> Prompt: From the material below, copy out each line with the word "moved" in it.

> The records:

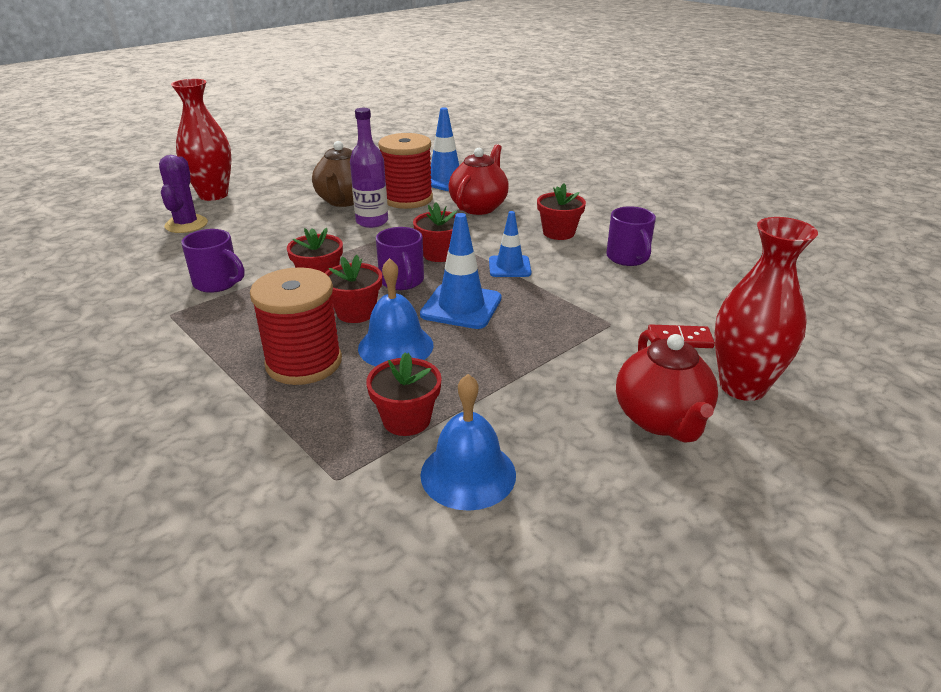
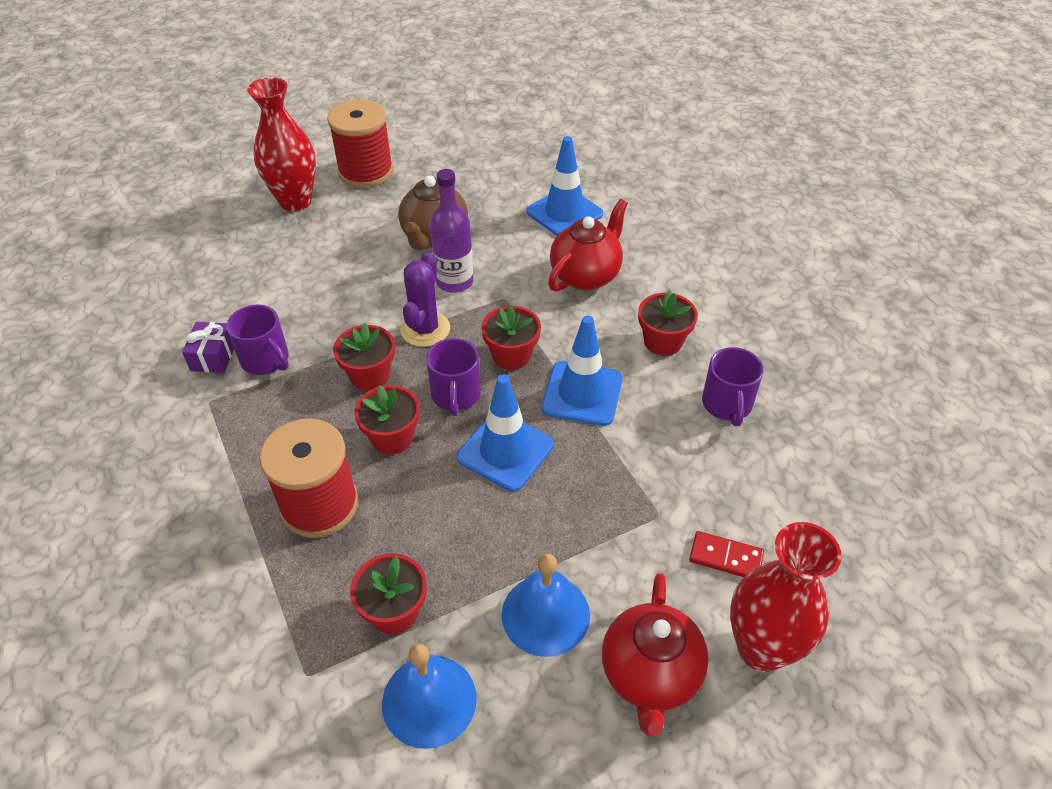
camera: 15 degrees right, 15 degrees up
purple cactus [159,155,208,233] -> purple cactus moved to [400,252,450,347]
blue bell [358,258,434,366] -> blue bell moved to [502,554,590,657]
red spool [378,133,433,209] -> red spool moved to [327,99,393,188]
blue traffic cone [489,211,531,277] -> blue traffic cone [542,316,623,426], size x1.52
none -> purple gift [182,322,234,373]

> Final answer:
purple cactus [159,155,208,233] -> purple cactus moved to [400,252,450,347]
blue bell [358,258,434,366] -> blue bell moved to [502,554,590,657]
red spool [378,133,433,209] -> red spool moved to [327,99,393,188]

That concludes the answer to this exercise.